Top of Provided records

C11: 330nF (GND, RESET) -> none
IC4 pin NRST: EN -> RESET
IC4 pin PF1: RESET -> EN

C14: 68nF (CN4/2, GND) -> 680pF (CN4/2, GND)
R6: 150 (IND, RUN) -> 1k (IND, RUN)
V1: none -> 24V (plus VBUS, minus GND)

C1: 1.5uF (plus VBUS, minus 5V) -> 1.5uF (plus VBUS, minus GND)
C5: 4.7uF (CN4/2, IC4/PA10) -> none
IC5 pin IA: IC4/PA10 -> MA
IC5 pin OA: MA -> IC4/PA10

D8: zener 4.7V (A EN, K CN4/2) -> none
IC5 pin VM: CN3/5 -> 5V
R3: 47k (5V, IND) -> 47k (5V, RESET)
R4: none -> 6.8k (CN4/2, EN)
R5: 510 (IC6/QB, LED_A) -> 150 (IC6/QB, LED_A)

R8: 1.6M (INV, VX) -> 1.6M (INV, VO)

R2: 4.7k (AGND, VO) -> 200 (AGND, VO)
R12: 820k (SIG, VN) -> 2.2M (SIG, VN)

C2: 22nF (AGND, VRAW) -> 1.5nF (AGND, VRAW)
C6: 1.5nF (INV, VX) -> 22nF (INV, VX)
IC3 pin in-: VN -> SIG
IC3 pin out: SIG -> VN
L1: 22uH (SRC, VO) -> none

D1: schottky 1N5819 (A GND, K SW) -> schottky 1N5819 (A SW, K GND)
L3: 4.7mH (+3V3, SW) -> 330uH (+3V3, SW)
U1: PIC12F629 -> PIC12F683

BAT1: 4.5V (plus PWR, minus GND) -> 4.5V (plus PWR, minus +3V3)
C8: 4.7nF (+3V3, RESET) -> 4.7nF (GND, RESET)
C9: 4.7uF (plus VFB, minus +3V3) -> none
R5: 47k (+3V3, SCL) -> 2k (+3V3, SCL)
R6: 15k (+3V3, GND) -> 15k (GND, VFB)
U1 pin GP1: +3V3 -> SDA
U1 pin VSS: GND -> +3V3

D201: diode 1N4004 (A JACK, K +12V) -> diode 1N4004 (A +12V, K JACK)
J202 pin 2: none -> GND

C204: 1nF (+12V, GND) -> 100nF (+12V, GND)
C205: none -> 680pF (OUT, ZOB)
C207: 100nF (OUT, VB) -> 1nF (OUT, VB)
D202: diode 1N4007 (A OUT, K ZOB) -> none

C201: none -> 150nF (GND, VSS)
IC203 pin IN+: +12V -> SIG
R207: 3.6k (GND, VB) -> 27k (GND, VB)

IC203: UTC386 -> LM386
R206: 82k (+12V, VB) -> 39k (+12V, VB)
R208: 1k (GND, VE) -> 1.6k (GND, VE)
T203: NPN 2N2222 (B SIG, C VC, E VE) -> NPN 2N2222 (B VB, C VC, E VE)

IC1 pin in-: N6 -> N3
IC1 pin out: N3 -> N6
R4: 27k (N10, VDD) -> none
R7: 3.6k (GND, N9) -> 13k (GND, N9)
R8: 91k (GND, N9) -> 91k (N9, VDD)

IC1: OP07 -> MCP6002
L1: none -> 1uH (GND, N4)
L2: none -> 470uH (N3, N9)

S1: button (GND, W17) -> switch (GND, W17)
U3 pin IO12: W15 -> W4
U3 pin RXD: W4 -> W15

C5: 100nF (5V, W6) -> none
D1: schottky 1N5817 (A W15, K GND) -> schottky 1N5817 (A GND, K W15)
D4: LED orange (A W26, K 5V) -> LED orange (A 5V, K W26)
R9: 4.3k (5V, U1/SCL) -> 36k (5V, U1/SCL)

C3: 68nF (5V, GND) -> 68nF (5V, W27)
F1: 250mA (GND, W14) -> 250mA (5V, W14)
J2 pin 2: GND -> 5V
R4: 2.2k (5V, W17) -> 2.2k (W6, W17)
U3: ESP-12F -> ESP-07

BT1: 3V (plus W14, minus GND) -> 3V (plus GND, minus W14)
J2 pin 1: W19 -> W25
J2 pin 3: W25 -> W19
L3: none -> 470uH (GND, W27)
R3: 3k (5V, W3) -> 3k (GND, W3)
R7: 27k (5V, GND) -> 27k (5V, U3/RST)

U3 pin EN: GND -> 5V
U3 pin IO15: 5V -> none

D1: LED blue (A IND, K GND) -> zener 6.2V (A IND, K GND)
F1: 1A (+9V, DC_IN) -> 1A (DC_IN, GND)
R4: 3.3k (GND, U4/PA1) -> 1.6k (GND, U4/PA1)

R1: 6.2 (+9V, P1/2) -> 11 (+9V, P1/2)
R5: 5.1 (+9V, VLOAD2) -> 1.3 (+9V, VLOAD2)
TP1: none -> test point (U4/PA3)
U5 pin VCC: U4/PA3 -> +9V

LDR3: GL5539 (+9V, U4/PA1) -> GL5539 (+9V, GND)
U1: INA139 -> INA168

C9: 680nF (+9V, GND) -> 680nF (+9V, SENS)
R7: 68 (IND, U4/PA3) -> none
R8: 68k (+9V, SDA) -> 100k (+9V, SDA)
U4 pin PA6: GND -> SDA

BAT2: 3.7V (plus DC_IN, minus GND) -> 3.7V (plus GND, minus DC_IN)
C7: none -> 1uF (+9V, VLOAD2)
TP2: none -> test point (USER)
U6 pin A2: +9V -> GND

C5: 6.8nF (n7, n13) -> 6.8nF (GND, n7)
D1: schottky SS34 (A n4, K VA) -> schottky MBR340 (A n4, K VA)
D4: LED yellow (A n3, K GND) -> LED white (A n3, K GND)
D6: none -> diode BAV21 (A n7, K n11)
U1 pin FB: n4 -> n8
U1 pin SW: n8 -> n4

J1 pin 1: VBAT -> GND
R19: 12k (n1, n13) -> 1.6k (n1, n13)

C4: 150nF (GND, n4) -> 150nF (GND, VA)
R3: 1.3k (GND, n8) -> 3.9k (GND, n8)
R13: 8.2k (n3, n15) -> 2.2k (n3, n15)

Bottom of Provided records

▶ **Work instruction**
Restate word for word the lines of the data above, starting at the line containing "C9: 4.7uF (plus VFB, minus +3V3) -> none" and ending at the line containing "J2 pin 2: GND -> 5V", both included, and nothing more.

▶ **Task output**
C9: 4.7uF (plus VFB, minus +3V3) -> none
R5: 47k (+3V3, SCL) -> 2k (+3V3, SCL)
R6: 15k (+3V3, GND) -> 15k (GND, VFB)
U1 pin GP1: +3V3 -> SDA
U1 pin VSS: GND -> +3V3

D201: diode 1N4004 (A JACK, K +12V) -> diode 1N4004 (A +12V, K JACK)
J202 pin 2: none -> GND

C204: 1nF (+12V, GND) -> 100nF (+12V, GND)
C205: none -> 680pF (OUT, ZOB)
C207: 100nF (OUT, VB) -> 1nF (OUT, VB)
D202: diode 1N4007 (A OUT, K ZOB) -> none

C201: none -> 150nF (GND, VSS)
IC203 pin IN+: +12V -> SIG
R207: 3.6k (GND, VB) -> 27k (GND, VB)

IC203: UTC386 -> LM386
R206: 82k (+12V, VB) -> 39k (+12V, VB)
R208: 1k (GND, VE) -> 1.6k (GND, VE)
T203: NPN 2N2222 (B SIG, C VC, E VE) -> NPN 2N2222 (B VB, C VC, E VE)

IC1 pin in-: N6 -> N3
IC1 pin out: N3 -> N6
R4: 27k (N10, VDD) -> none
R7: 3.6k (GND, N9) -> 13k (GND, N9)
R8: 91k (GND, N9) -> 91k (N9, VDD)

IC1: OP07 -> MCP6002
L1: none -> 1uH (GND, N4)
L2: none -> 470uH (N3, N9)

S1: button (GND, W17) -> switch (GND, W17)
U3 pin IO12: W15 -> W4
U3 pin RXD: W4 -> W15

C5: 100nF (5V, W6) -> none
D1: schottky 1N5817 (A W15, K GND) -> schottky 1N5817 (A GND, K W15)
D4: LED orange (A W26, K 5V) -> LED orange (A 5V, K W26)
R9: 4.3k (5V, U1/SCL) -> 36k (5V, U1/SCL)

C3: 68nF (5V, GND) -> 68nF (5V, W27)
F1: 250mA (GND, W14) -> 250mA (5V, W14)
J2 pin 2: GND -> 5V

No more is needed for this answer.